# Exercise objective:
Word for word, restate the records from their first line through the line with "45 degrees counterclockwise", both ends included; omit each picture.

[The input — start]

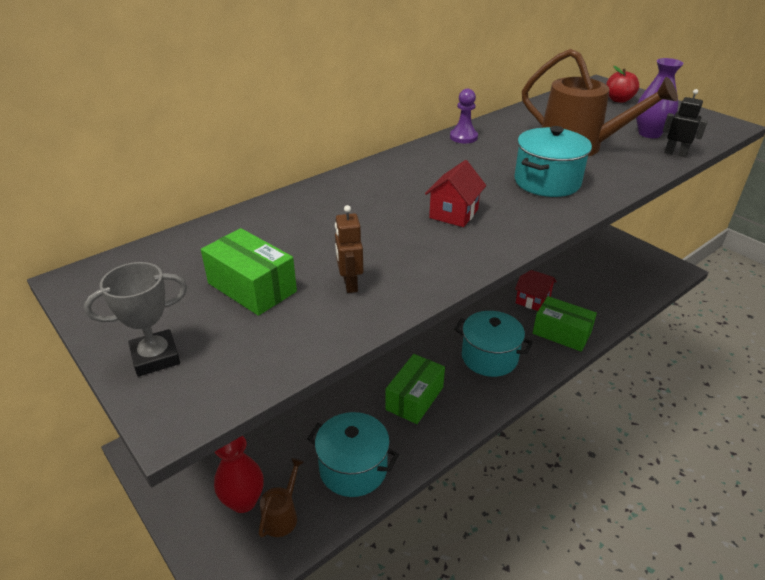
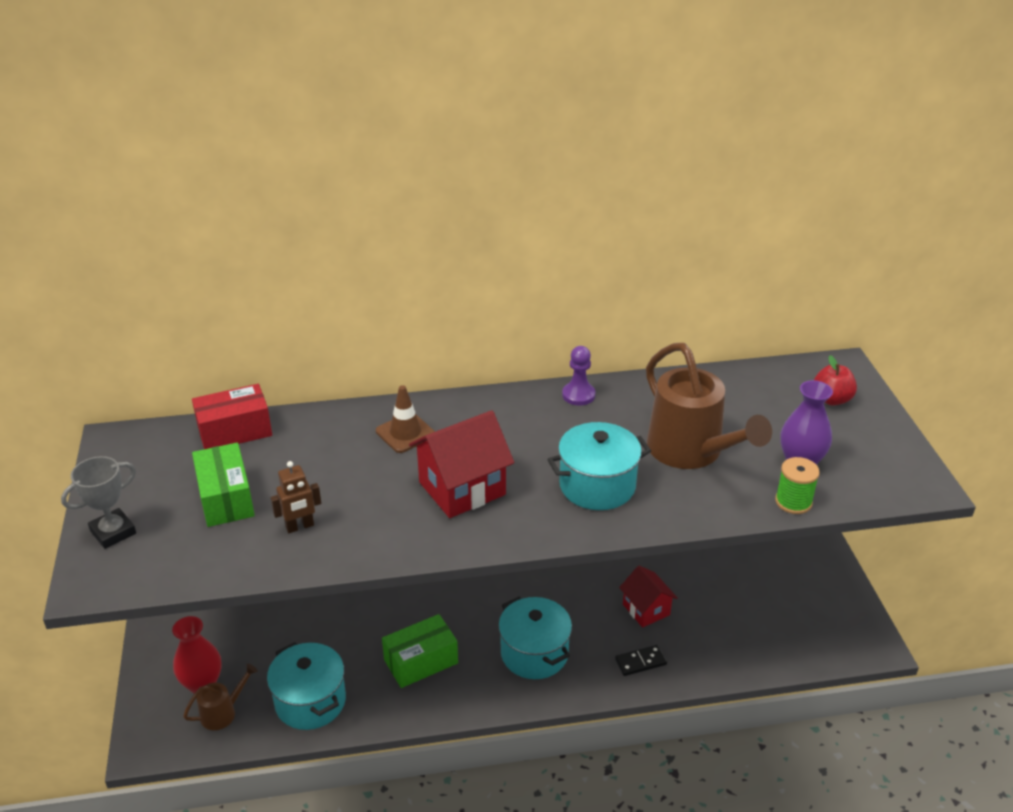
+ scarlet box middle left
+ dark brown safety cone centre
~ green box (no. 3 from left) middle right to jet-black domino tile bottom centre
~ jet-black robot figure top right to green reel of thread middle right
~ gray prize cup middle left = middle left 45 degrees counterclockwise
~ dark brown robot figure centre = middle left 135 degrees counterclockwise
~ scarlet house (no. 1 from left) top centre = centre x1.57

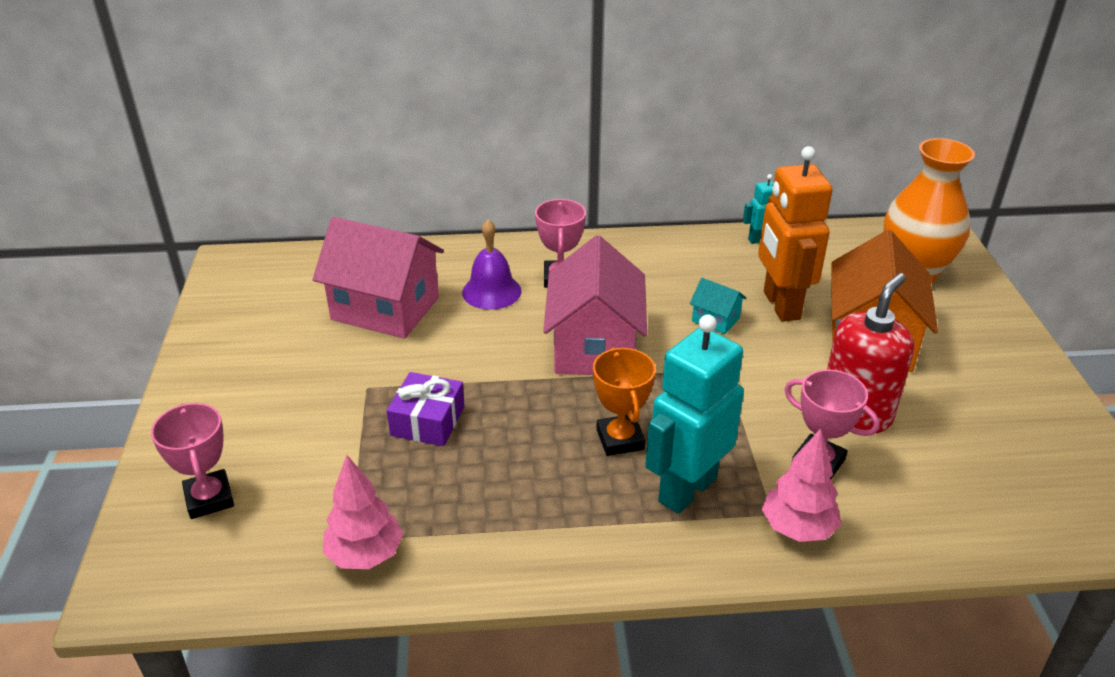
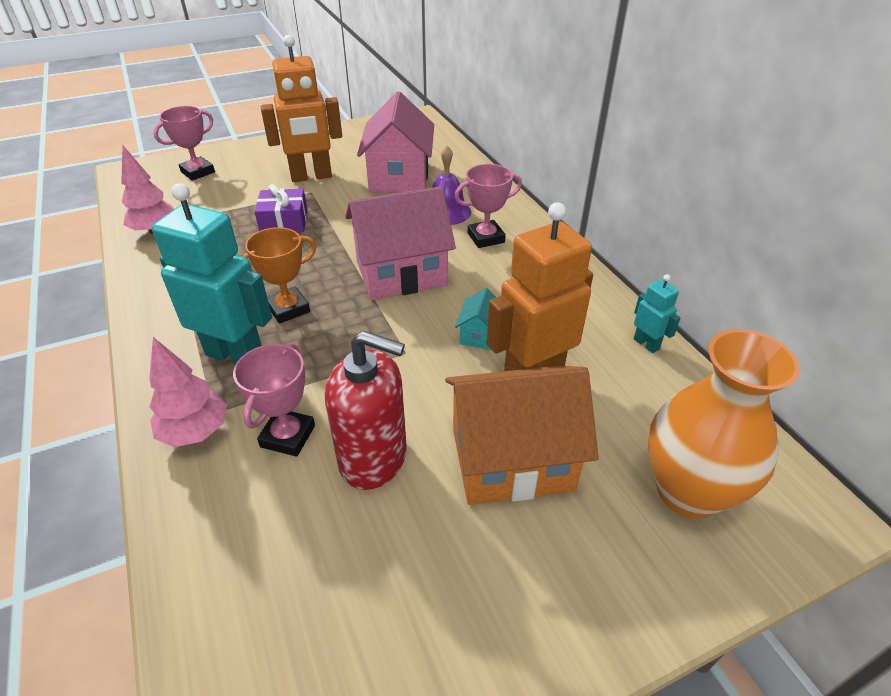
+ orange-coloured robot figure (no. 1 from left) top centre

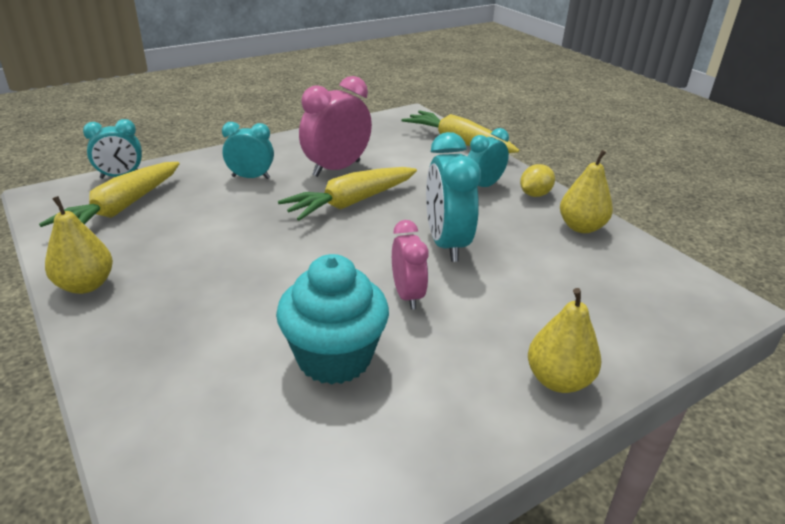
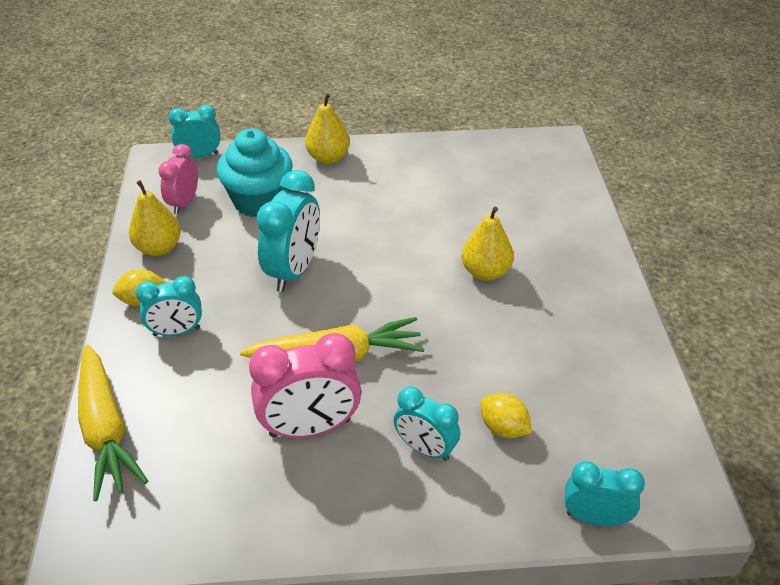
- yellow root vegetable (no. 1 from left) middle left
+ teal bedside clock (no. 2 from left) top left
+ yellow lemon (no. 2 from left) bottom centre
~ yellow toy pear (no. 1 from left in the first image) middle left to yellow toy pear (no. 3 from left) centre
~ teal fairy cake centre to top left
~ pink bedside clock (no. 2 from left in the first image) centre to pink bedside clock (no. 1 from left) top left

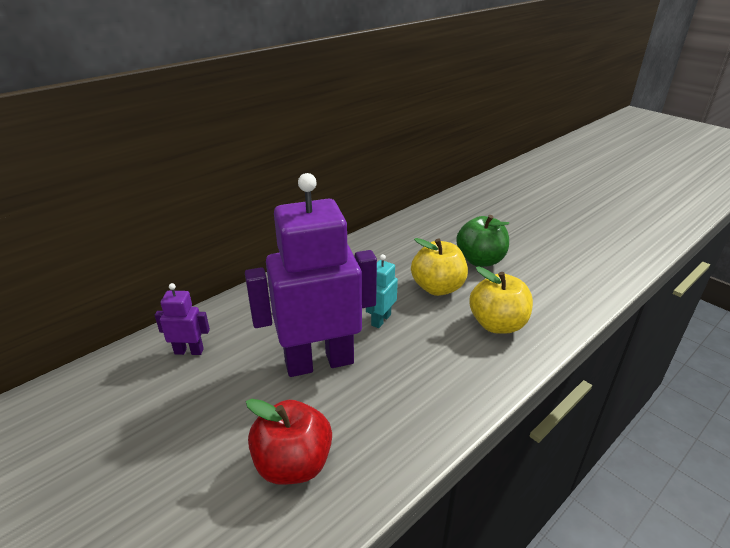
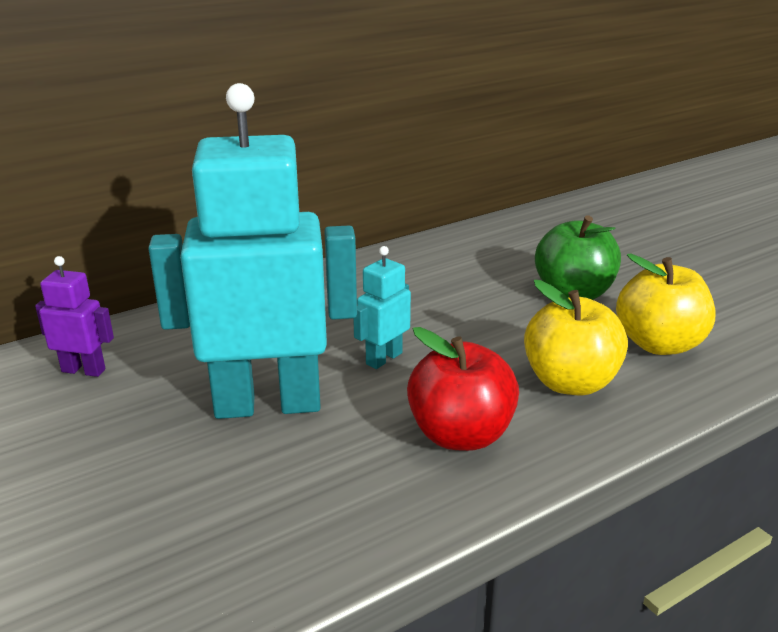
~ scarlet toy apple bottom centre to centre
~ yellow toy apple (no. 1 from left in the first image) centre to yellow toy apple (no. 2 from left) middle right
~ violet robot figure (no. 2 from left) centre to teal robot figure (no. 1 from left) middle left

[The input — finish]

# Exercise output:
+ scarlet box middle left
+ dark brown safety cone centre
~ green box (no. 3 from left) middle right to jet-black domino tile bottom centre
~ jet-black robot figure top right to green reel of thread middle right
~ gray prize cup middle left = middle left 45 degrees counterclockwise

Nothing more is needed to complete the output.